Description of the task => Your answer should be the exact lines of the data below from the one containing "(91, 220) = (186, 433): turquoise" through the one containing "(709, 231) = (854, 261): none"; please include nothing else.

Records =>
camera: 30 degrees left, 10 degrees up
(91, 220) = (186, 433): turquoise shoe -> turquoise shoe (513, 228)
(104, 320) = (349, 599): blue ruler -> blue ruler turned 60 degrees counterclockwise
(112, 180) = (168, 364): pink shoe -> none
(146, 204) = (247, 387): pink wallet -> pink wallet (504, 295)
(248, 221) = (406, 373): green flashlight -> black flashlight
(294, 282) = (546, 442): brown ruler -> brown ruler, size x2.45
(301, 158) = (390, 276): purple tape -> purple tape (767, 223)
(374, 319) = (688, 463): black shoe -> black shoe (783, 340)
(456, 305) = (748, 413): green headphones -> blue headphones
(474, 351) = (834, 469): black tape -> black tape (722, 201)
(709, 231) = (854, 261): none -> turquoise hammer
--
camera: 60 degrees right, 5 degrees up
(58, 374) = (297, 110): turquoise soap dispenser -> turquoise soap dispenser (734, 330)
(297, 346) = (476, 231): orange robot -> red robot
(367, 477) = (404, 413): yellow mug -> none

Answer to this task =>
(91, 220) = (186, 433): turquoise shoe -> turquoise shoe (513, 228)
(104, 320) = (349, 599): blue ruler -> blue ruler turned 60 degrees counterclockwise
(112, 180) = (168, 364): pink shoe -> none
(146, 204) = (247, 387): pink wallet -> pink wallet (504, 295)
(248, 221) = (406, 373): green flashlight -> black flashlight
(294, 282) = (546, 442): brown ruler -> brown ruler, size x2.45
(301, 158) = (390, 276): purple tape -> purple tape (767, 223)
(374, 319) = (688, 463): black shoe -> black shoe (783, 340)
(456, 305) = (748, 413): green headphones -> blue headphones
(474, 351) = (834, 469): black tape -> black tape (722, 201)
(709, 231) = (854, 261): none -> turquoise hammer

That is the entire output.